#### INSTRUCTIONS FOR THE TASK:
Please quote only the lines that start at the one with "Rakete [grün] <858, 161, 934, 281>" and go on to the last line of the data, both ends kept.

#### SUPPLIED MATERIAL:
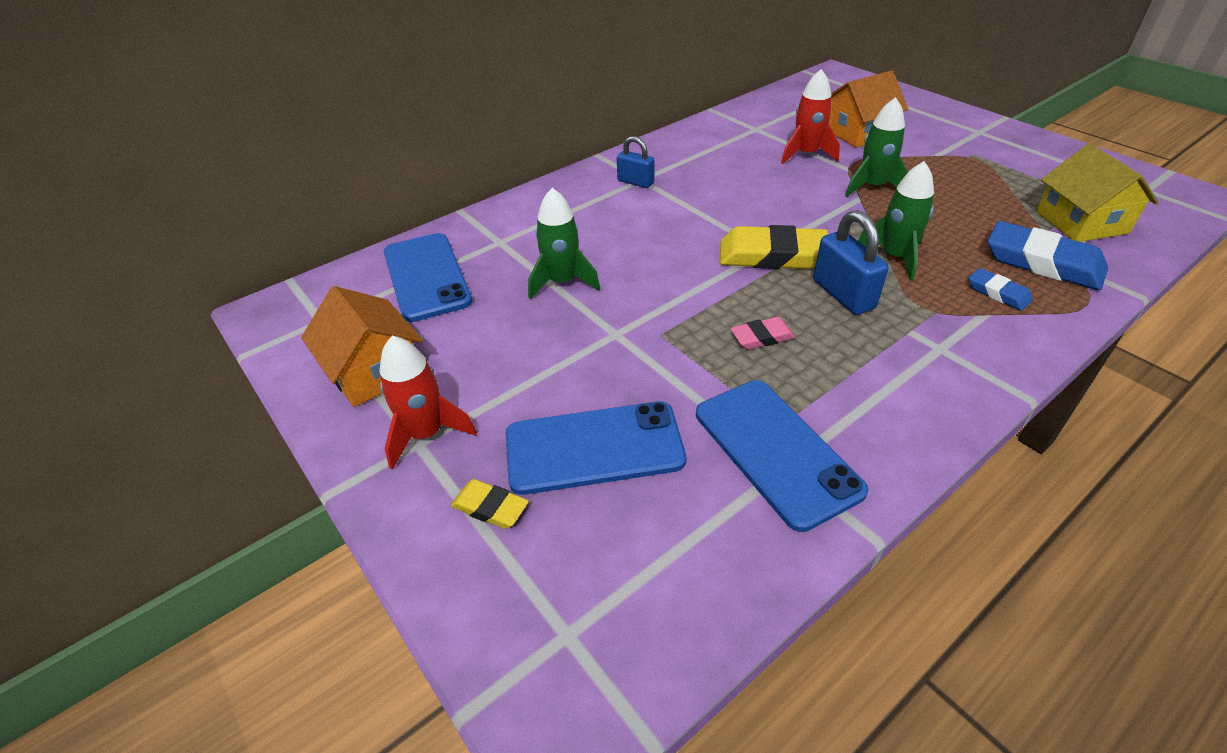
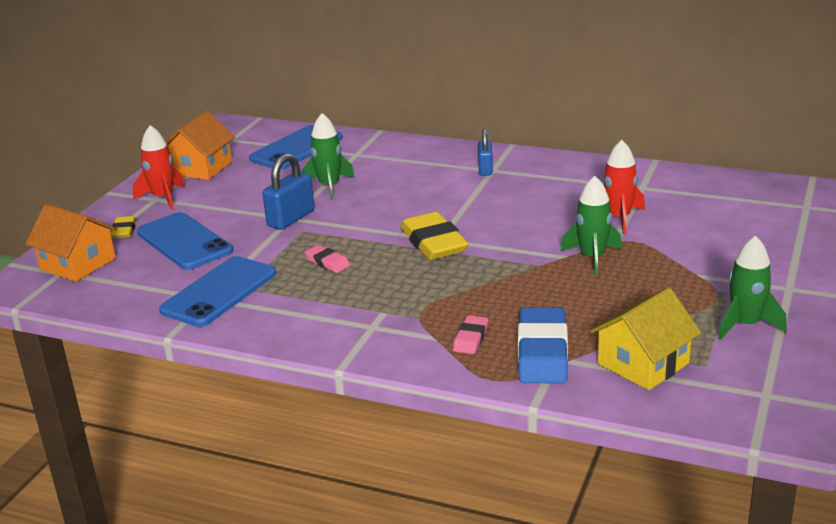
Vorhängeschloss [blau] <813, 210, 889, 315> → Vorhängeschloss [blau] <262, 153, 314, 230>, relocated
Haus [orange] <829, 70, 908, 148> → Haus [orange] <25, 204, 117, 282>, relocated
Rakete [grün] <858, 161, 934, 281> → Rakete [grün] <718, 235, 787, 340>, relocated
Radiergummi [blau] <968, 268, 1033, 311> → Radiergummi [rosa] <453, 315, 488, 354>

#### SOLVED EXERCISE:
Rakete [grün] <858, 161, 934, 281> → Rakete [grün] <718, 235, 787, 340>, relocated
Radiergummi [blau] <968, 268, 1033, 311> → Radiergummi [rosa] <453, 315, 488, 354>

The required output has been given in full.